__WORK ITEM__: Could you set down exactly the lines in the records below between the line holding "black scissors [424,206,495,258]" and the line holding "white cheese [538,242,582,282]", inclusive?

#### RECORDS FOR THIS EXERCISE ####

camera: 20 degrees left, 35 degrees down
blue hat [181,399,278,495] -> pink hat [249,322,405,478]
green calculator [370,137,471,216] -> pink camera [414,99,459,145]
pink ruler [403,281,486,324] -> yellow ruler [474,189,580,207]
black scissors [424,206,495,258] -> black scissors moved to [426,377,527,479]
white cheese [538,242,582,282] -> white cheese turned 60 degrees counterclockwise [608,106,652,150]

####
#### RECORDS FOR THIS EXERCISE ####

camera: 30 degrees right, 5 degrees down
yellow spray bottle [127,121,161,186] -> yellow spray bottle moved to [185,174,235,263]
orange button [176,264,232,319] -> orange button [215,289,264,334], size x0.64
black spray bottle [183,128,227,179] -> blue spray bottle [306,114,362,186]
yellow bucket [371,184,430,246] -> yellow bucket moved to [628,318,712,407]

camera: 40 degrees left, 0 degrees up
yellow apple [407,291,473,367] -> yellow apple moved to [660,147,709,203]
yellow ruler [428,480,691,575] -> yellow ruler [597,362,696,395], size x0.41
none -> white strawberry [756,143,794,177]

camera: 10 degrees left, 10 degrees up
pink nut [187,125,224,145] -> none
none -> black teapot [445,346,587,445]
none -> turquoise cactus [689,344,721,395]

####

__TASK RESPONSE__:
black scissors [424,206,495,258] -> black scissors moved to [426,377,527,479]
white cheese [538,242,582,282] -> white cheese turned 60 degrees counterclockwise [608,106,652,150]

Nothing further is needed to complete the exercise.